● PROBLEM DETAILS
The line with "none -> tan brick G12 level 1" through the last line of the entries: give these again exactly, and only these, without any pictures.

Object tracking records:
╔══

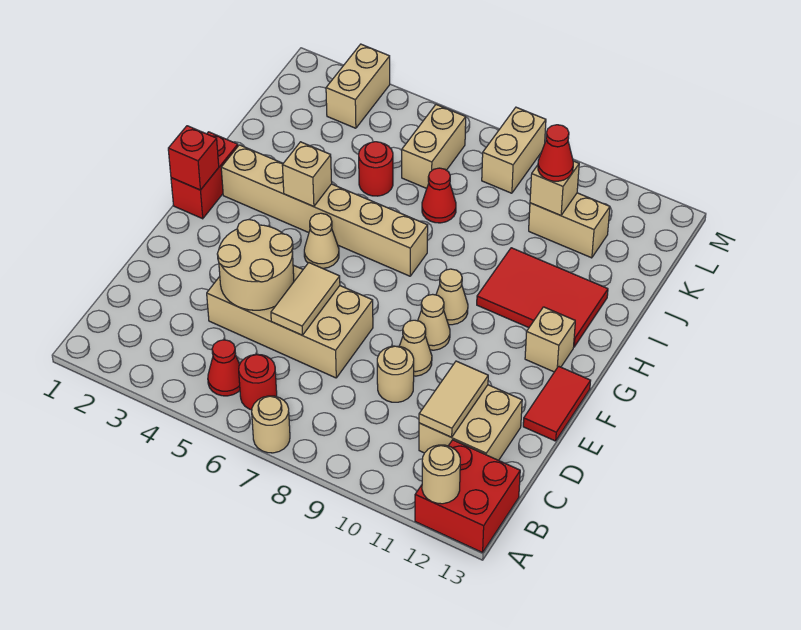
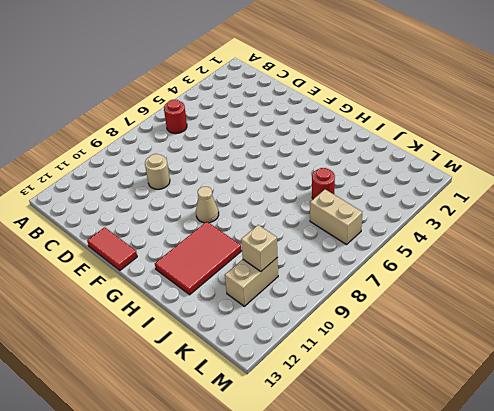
none -> tan round brick A7 level 1
none -> red brick A12:B13 level 1
none -> red cone B5 level 1
none -> tan brick C11:D12 level 1

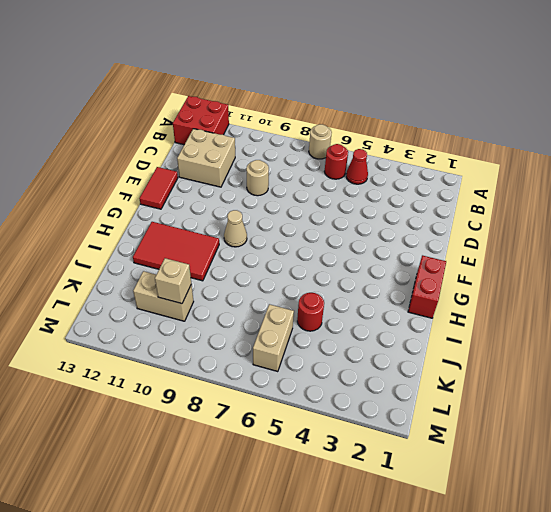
none -> tan brick D4:E7 level 1
none -> tan cone E9 level 1
none -> tan cone F9 level 1
none -> tan cone G5 level 1

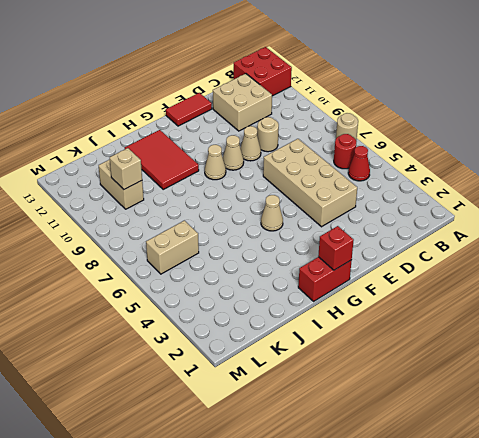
none -> tan brick G12 level 1
none -> tan brick H2:H7 level 1
none -> red round brick J5 level 1
none -> red cone J7 level 1

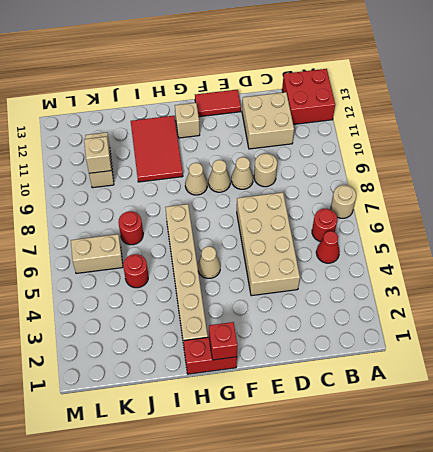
red round brick J7 level 1 -> red cone J7 level 1
none -> tan brick L3:M3 level 1
none -> tan brick L8:M8 level 1
none -> tan round brick A12 level 2
none -> tan tile C11:D11 level 2

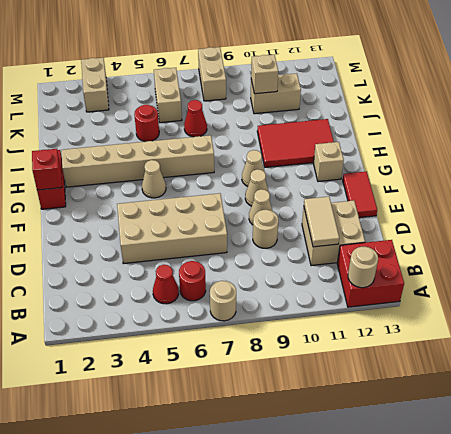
none -> tan round brick D4:E5 level 2
none -> tan tile D6:E6 level 2
none -> tan brick H4 level 2
none -> red cone K10 level 3

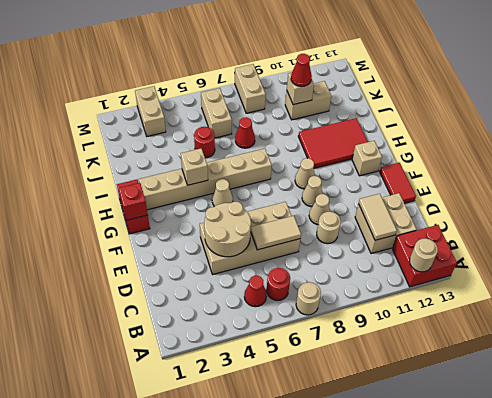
tan tile D6:D7 level 2 -> tan tile D6:E6 level 2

╚══

● EXERCISE OUTPUT
none -> tan brick G12 level 1
none -> tan brick H2:H7 level 1
none -> red round brick J5 level 1
none -> red cone J7 level 1

red round brick J7 level 1 -> red cone J7 level 1
none -> tan brick L3:M3 level 1
none -> tan brick L8:M8 level 1
none -> tan round brick A12 level 2
none -> tan tile C11:D11 level 2

none -> tan round brick D4:E5 level 2
none -> tan tile D6:E6 level 2
none -> tan brick H4 level 2
none -> red cone K10 level 3

tan tile D6:D7 level 2 -> tan tile D6:E6 level 2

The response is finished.